> _Prompt_: Take every line from the material that has the word "green" in it.

> _Data for this exercise_:
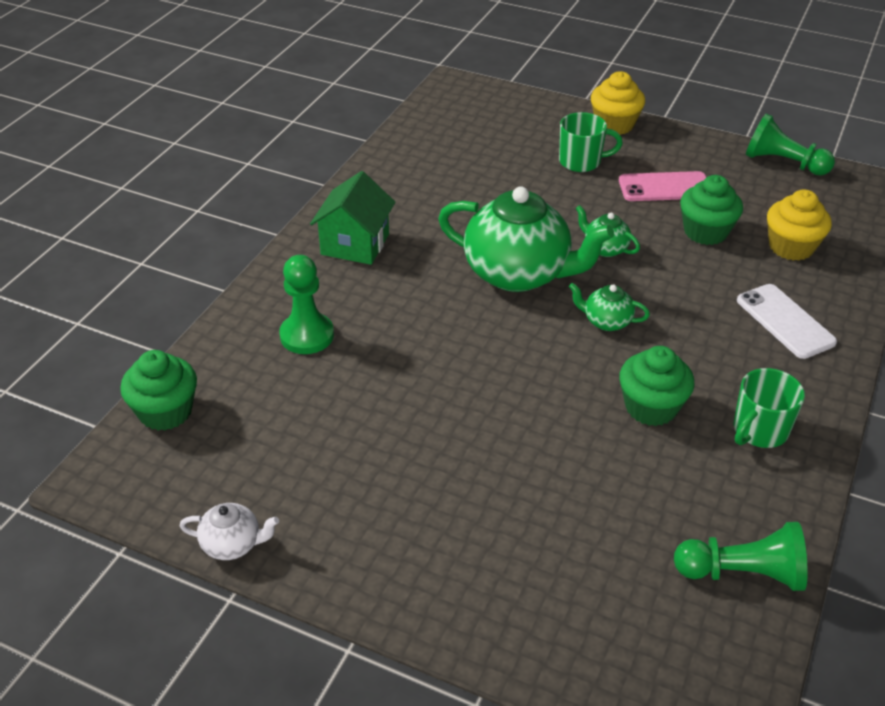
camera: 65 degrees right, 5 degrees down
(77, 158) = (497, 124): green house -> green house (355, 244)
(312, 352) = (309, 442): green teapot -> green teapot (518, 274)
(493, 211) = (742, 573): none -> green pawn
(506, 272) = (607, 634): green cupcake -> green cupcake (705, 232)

> _Result of the task_:
(77, 158) = (497, 124): green house -> green house (355, 244)
(312, 352) = (309, 442): green teapot -> green teapot (518, 274)
(493, 211) = (742, 573): none -> green pawn
(506, 272) = (607, 634): green cupcake -> green cupcake (705, 232)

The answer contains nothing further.